_Problem description_
Omitting all images, set down every line below exactly as it appears.

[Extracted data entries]
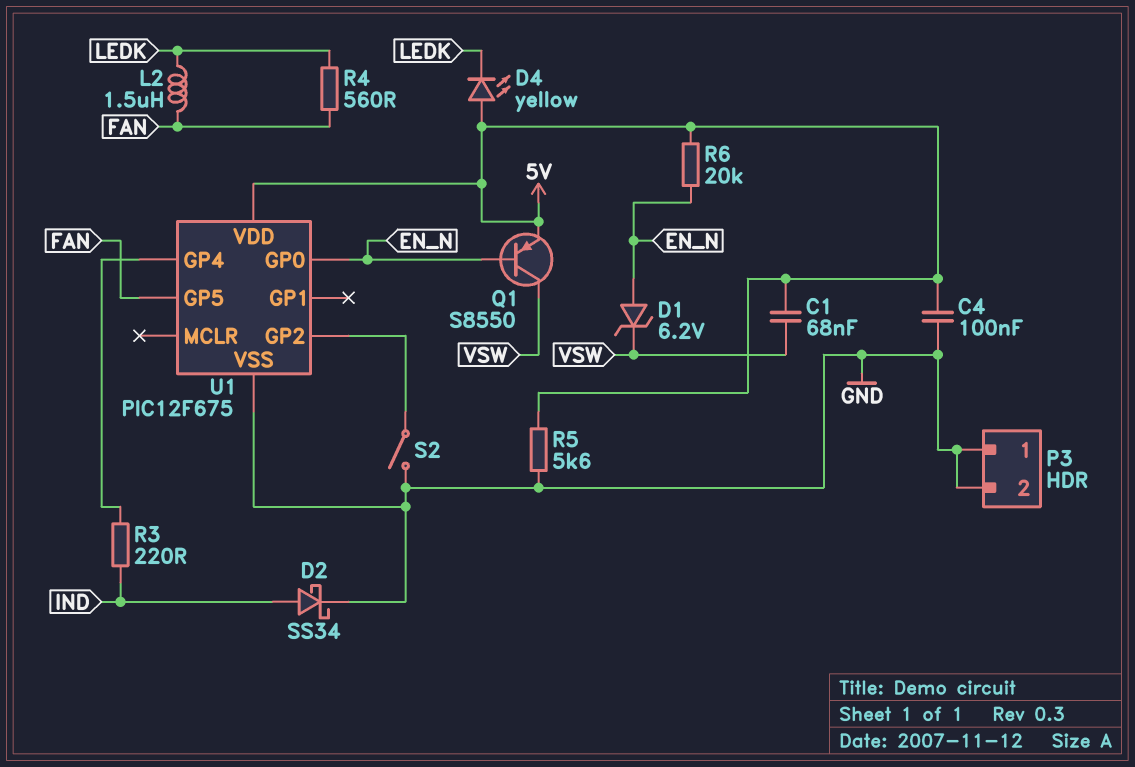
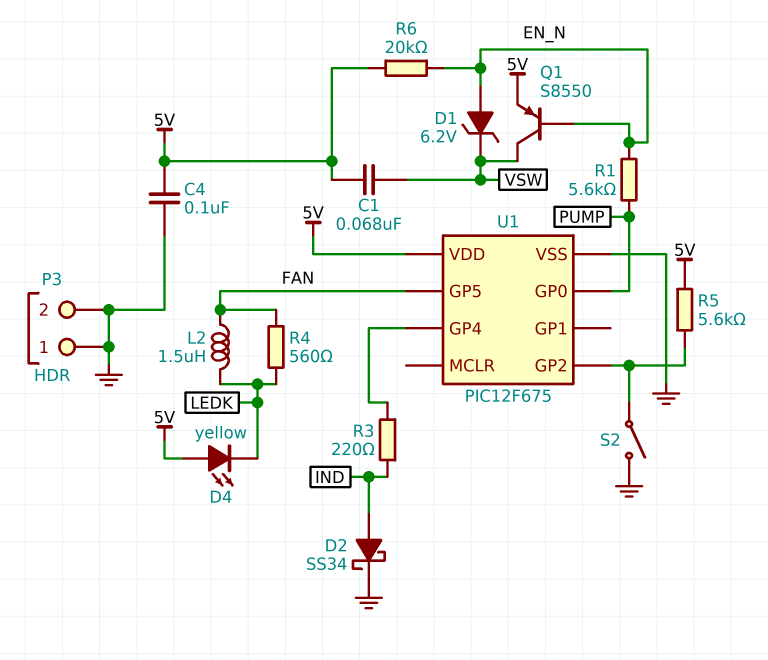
R1: none -> 5.6k (EN_N, PUMP)
R5: 5.6k (5V, GND) -> 5.6k (5V, U1/GP2)
U1 pin GP0: EN_N -> PUMP

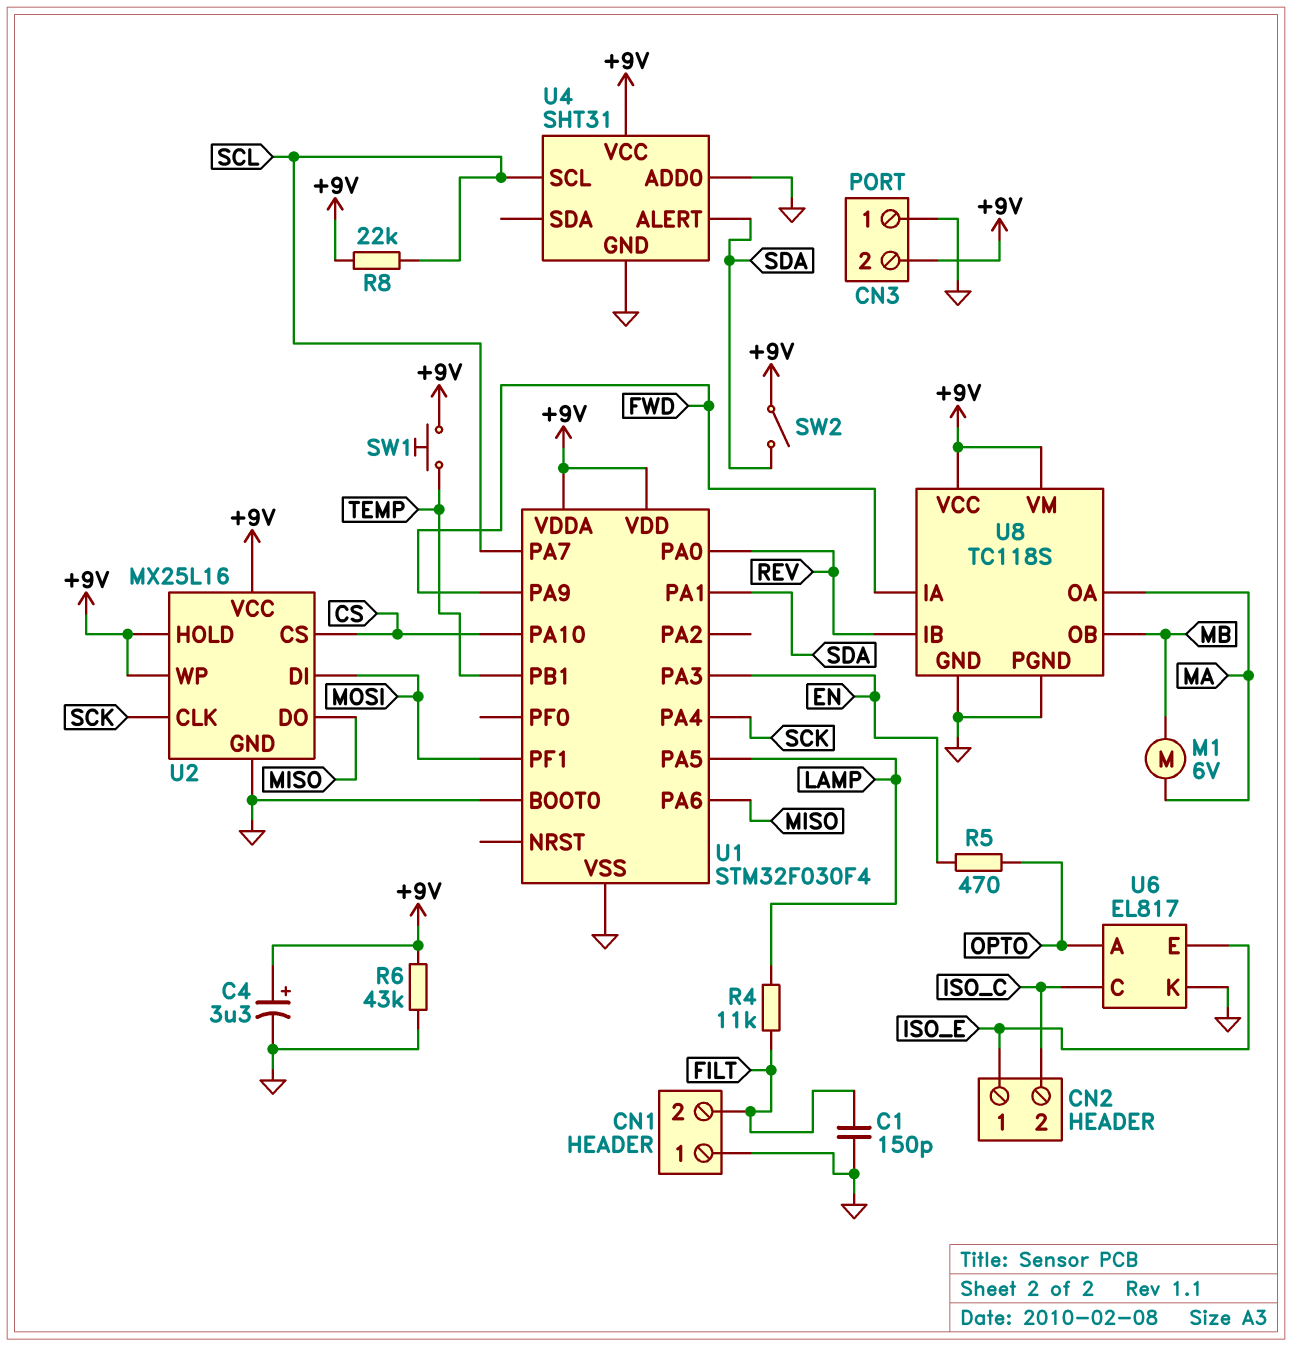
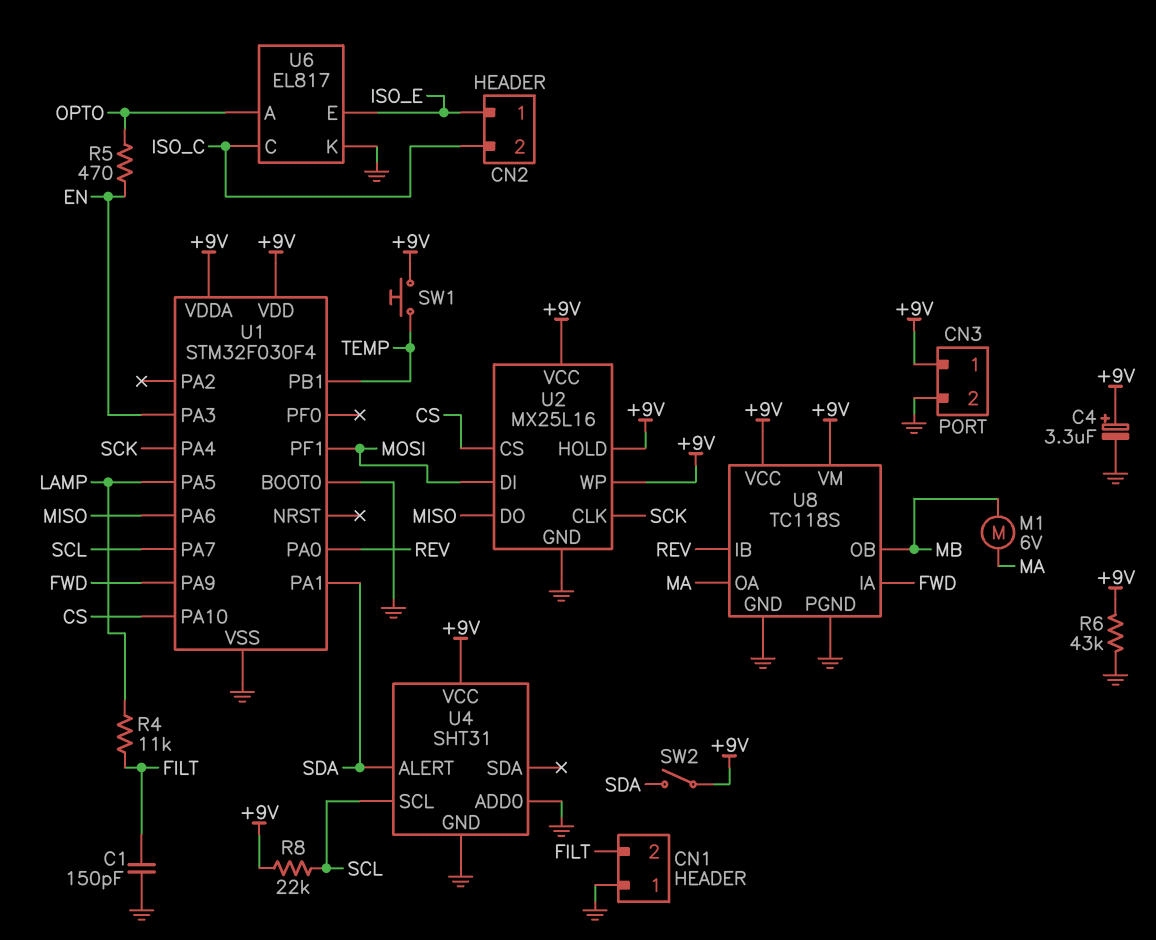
CN3 pin 1: GND -> +9V
CN3 pin 2: +9V -> GND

_Answer area_
R1: none -> 5.6k (EN_N, PUMP)
R5: 5.6k (5V, GND) -> 5.6k (5V, U1/GP2)
U1 pin GP0: EN_N -> PUMP

CN3 pin 1: GND -> +9V
CN3 pin 2: +9V -> GND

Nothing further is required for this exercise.